- **Input data**:
- - - - -

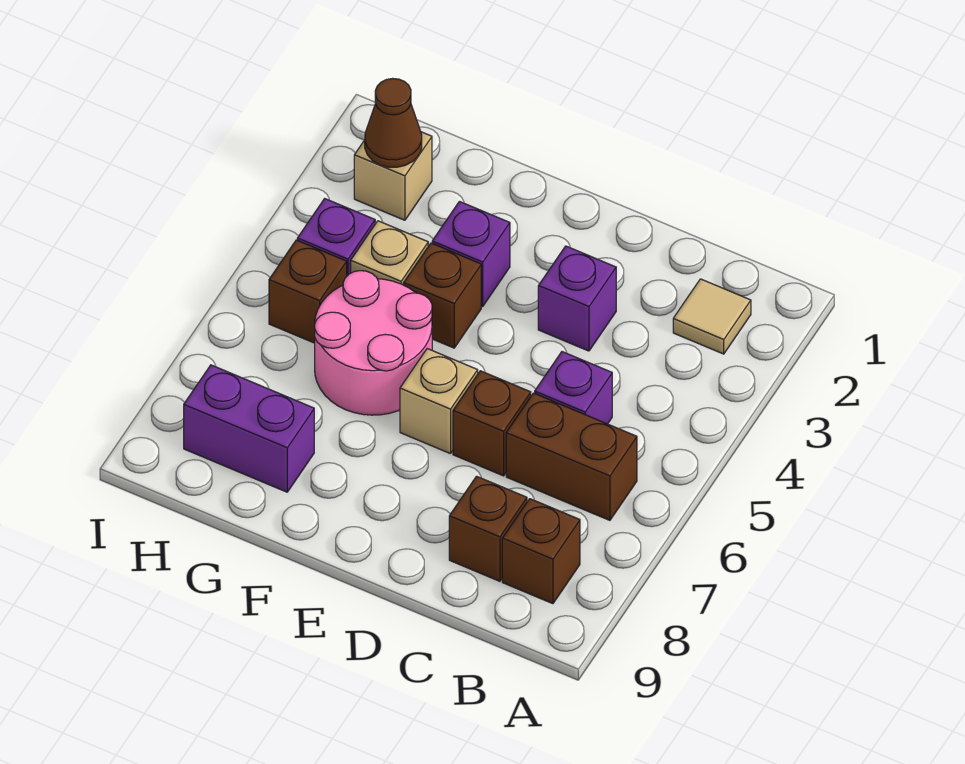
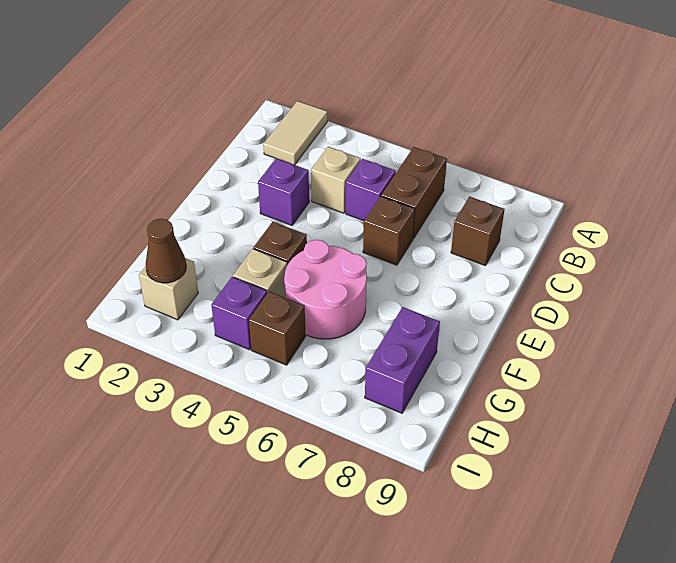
tan tile B2 level 1 -> tan tile A2:B2 level 1
brown brick B8 level 1 -> none
tan brick E6 level 1 -> tan brick C4 level 1
purple brick F3 level 1 -> none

- - - - -

- **Your instructions**: Exclude the pictures and print the rest of the data exactly.

- **Reply to the exercise**:
tan tile B2 level 1 -> tan tile A2:B2 level 1
brown brick B8 level 1 -> none
tan brick E6 level 1 -> tan brick C4 level 1
purple brick F3 level 1 -> none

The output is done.